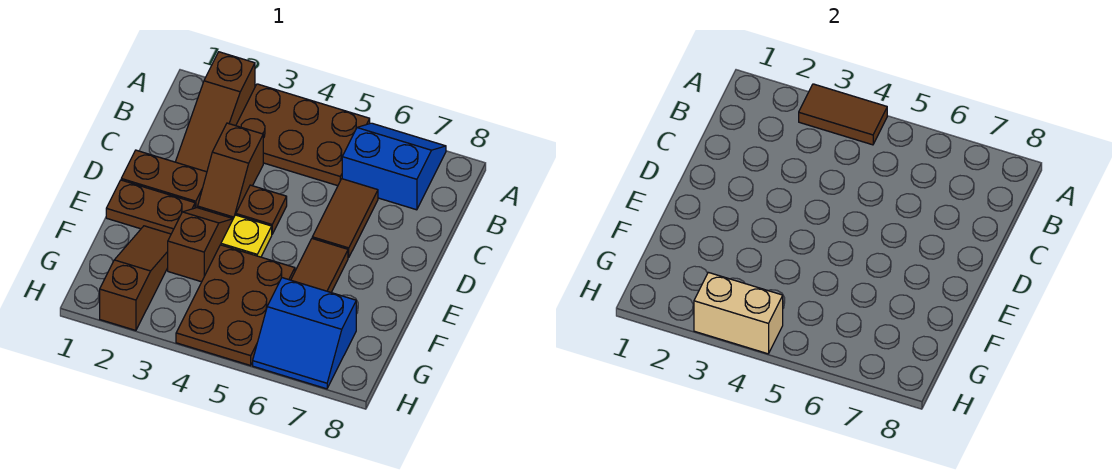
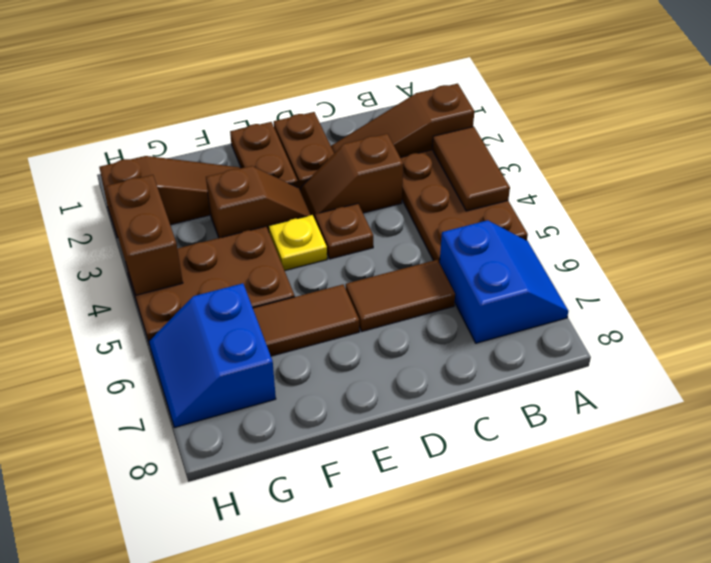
tan brick H3:H4 level 2 -> brown brick H3:H4 level 2

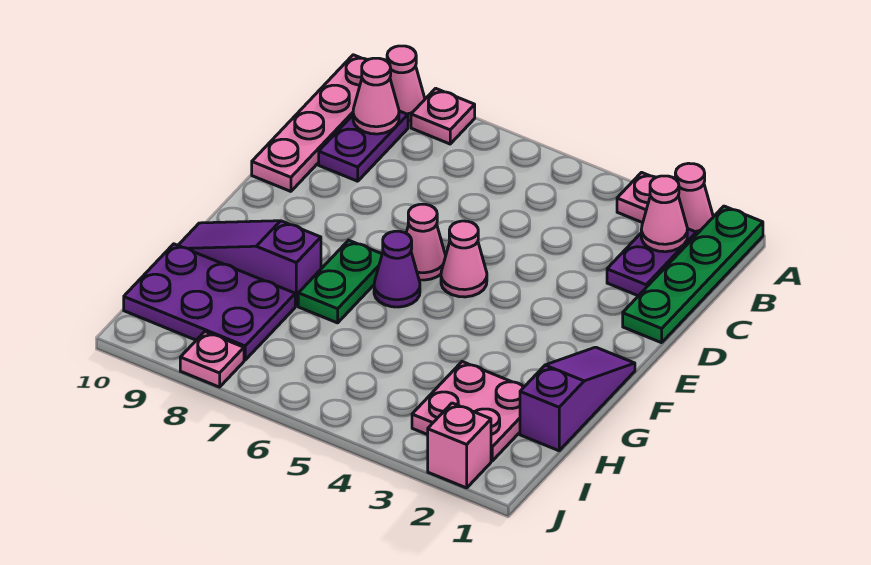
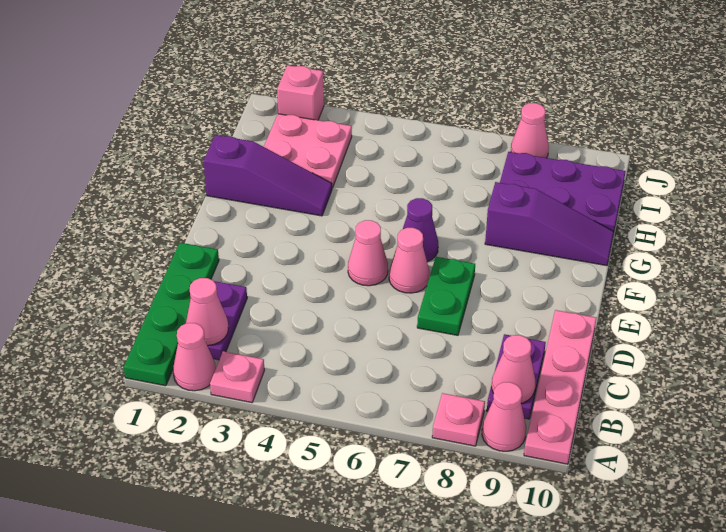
purple slope F1:H1 level 1 top H -> purple slope G1:G3 level 1 top 1
green plate F7:G7 level 1 -> green plate D7:E7 level 1
pink plate J8 level 1 -> pink cone J8 level 1

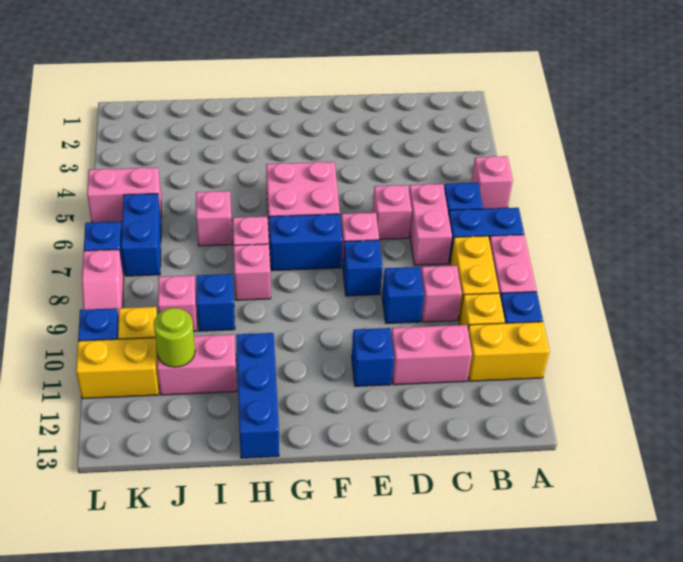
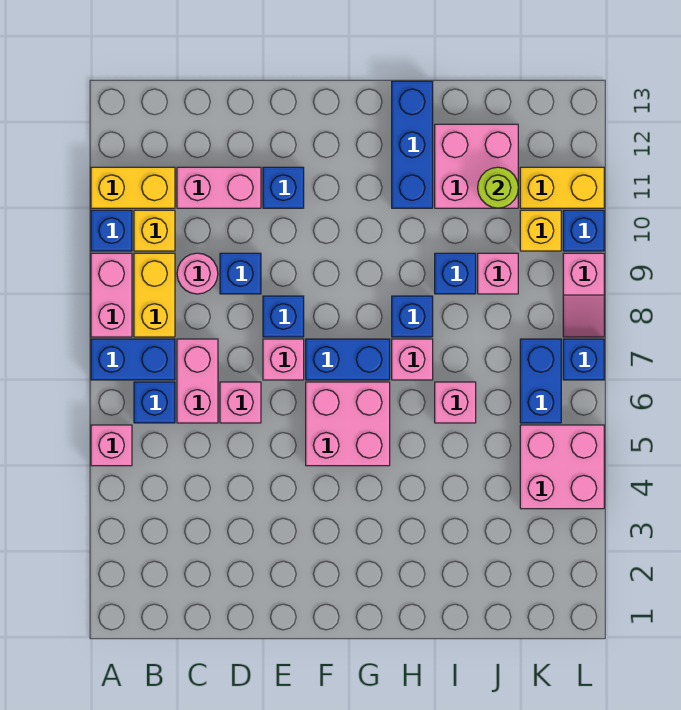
pink brick C9 level 1 -> pink round brick C9 level 1
pink brick H8 level 1 -> blue brick H8 level 1
pink brick I11:J11 level 1 -> pink brick I11:J12 level 1
pink brick K5:L5 level 1 -> pink brick K4:L5 level 1
pink slope L8:L9 level 1 top 8 -> pink slope L8:L9 level 1 top 9

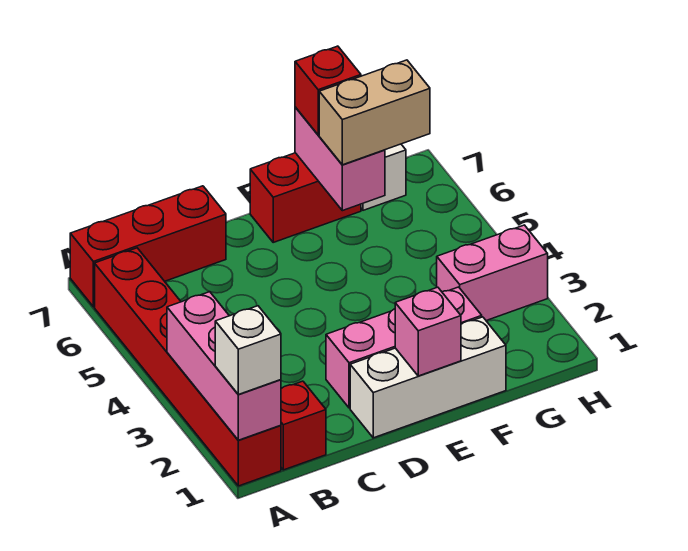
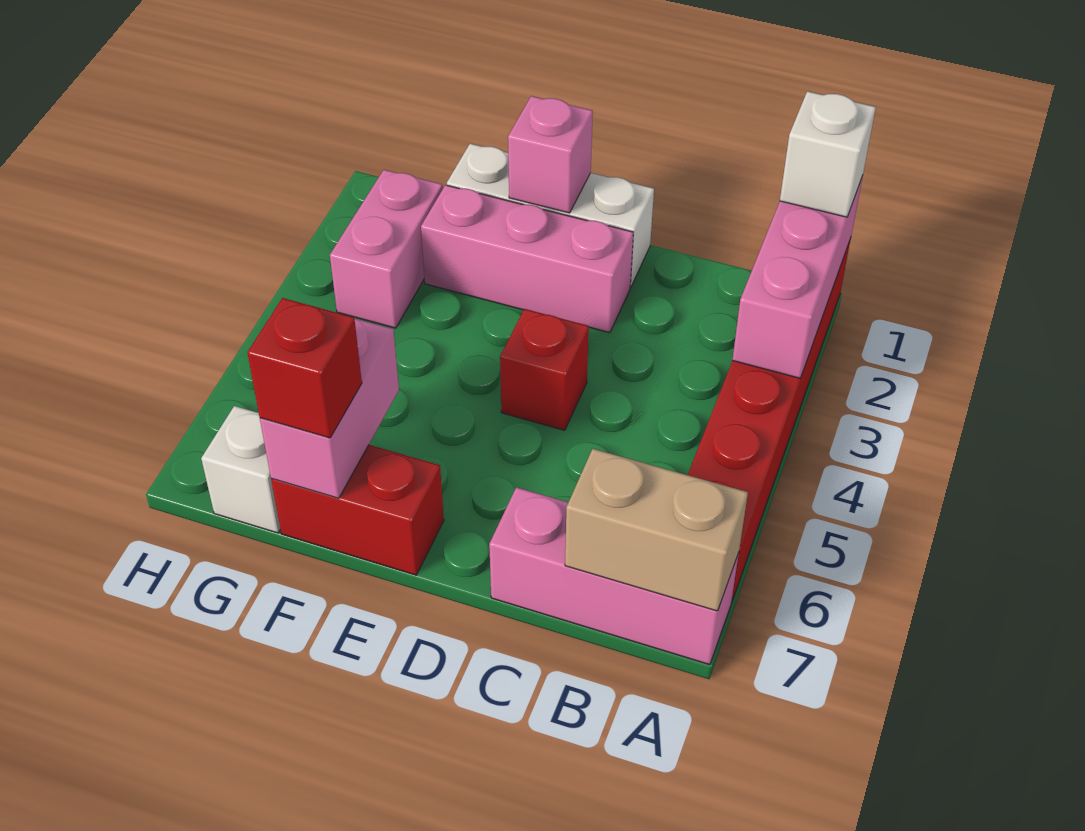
red brick A7:C7 level 1 -> pink brick A7:C7 level 1
red brick B1 level 1 -> red brick D4 level 1
tan brick F6:G6 level 3 -> tan brick A7:B7 level 2
pink brick G3:H3 level 1 -> pink brick G2:G3 level 1

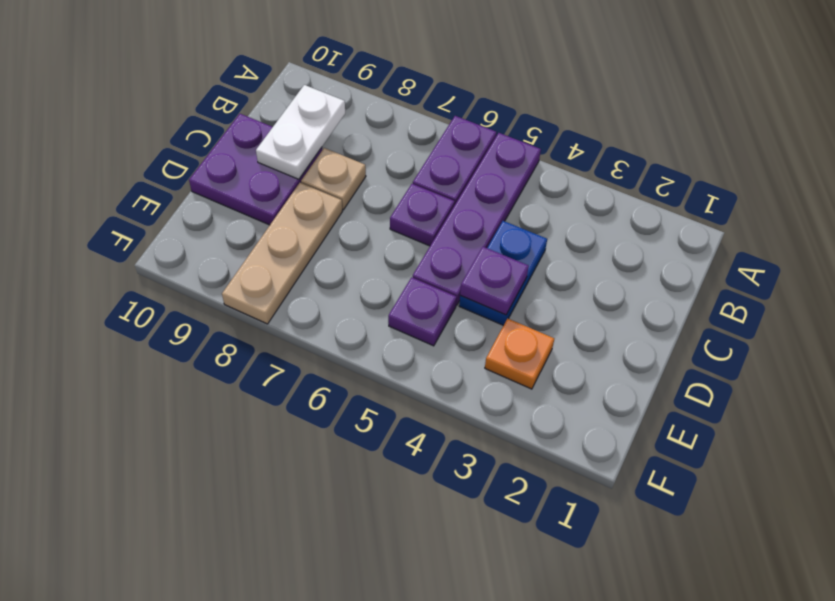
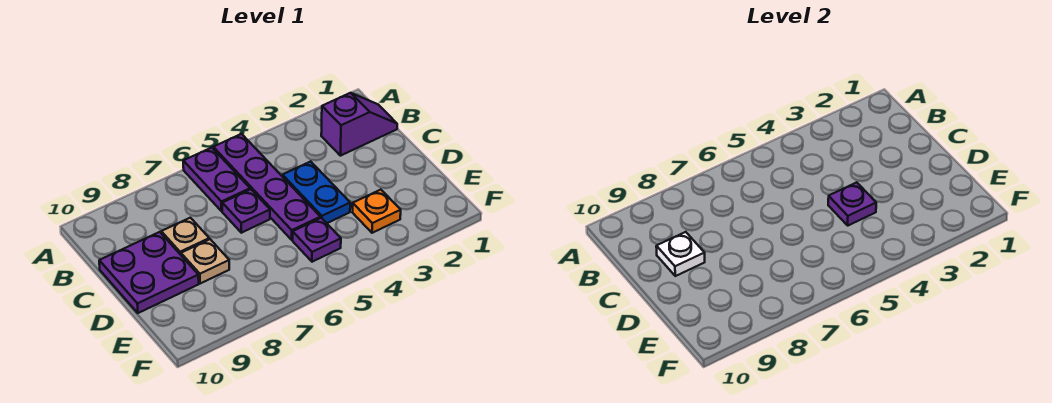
none -> purple slope B1:B2 level 1 top 2
white plate B9:C9 level 2 -> white plate C9 level 2
tan plate D8:F8 level 1 -> tan plate D8 level 1

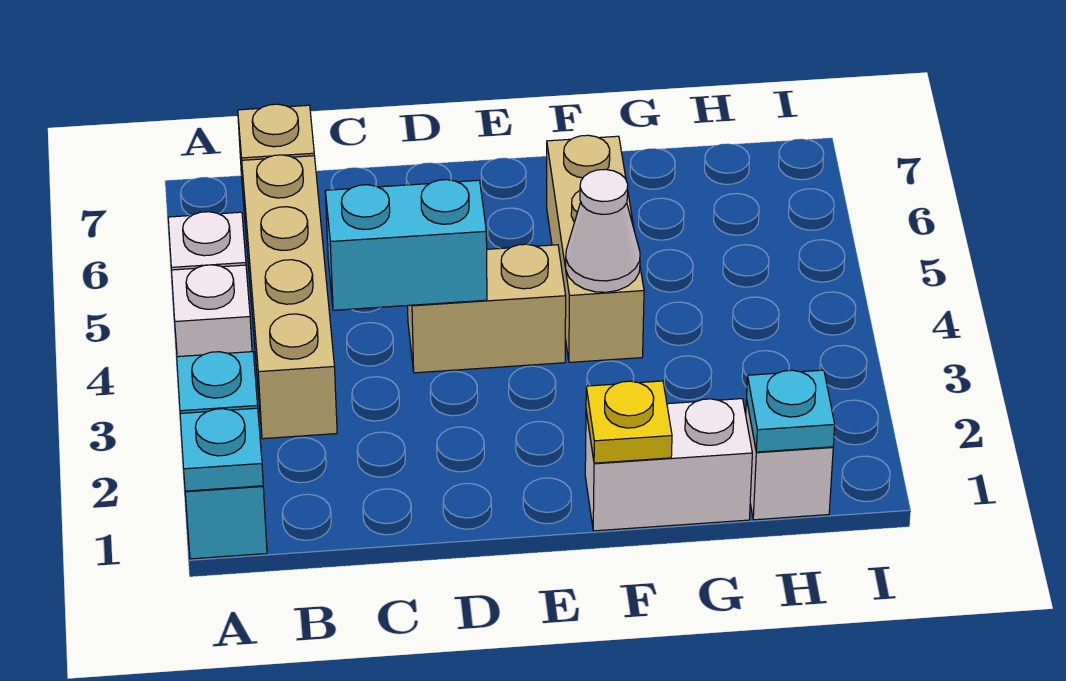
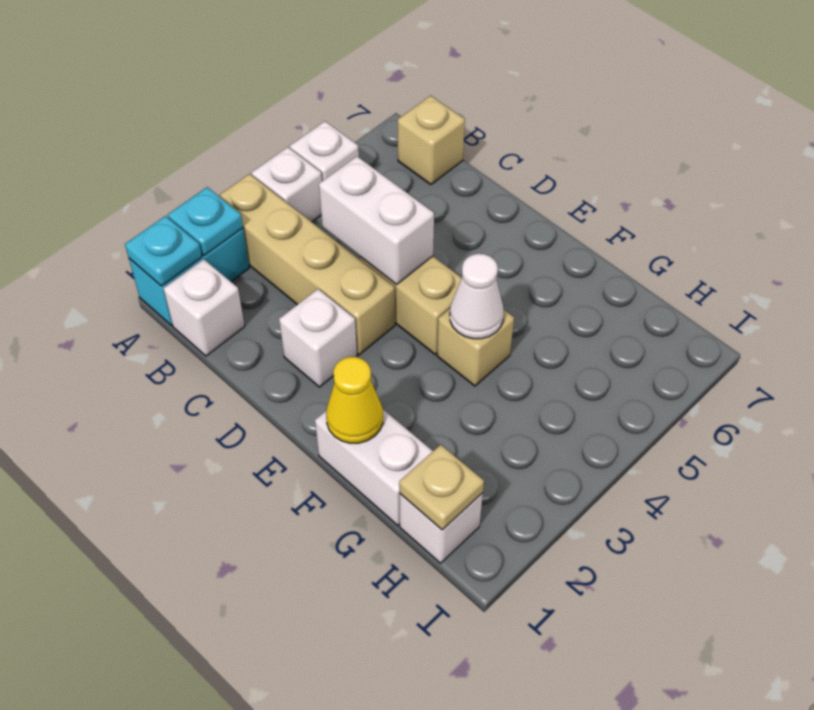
none -> white brick B1 level 1
tan brick B3:B6 level 1 -> tan brick A3:D3 level 1
cyan brick C4:D4 level 2 -> white brick C4:D4 level 2
none -> white brick D2 level 1
yellow plate F1 level 2 -> yellow cone F1 level 2
tan brick F4:F6 level 1 -> tan brick F4 level 1
cyan plate H1 level 2 -> tan plate H1 level 2

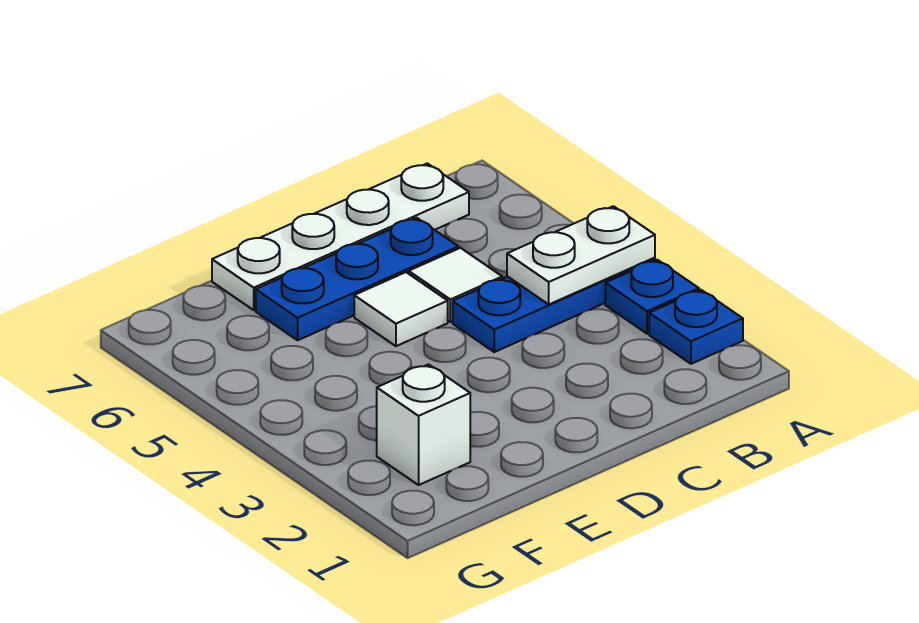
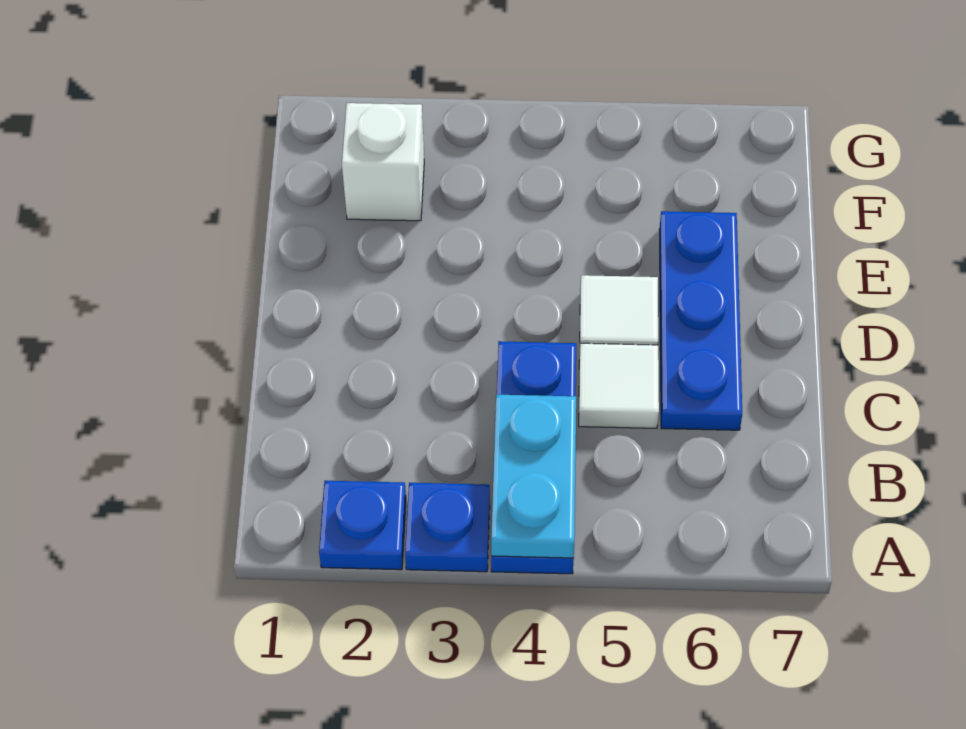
white plate A4:B4 level 2 -> cyan plate A4:B4 level 2
white plate B7:E7 level 1 -> none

# # #

_How to complete this task_
In the entries above, identify each line that includes the string "cyan", then copy it.

_Solution for this problem_
cyan brick C4:D4 level 2 -> white brick C4:D4 level 2
cyan plate H1 level 2 -> tan plate H1 level 2
white plate A4:B4 level 2 -> cyan plate A4:B4 level 2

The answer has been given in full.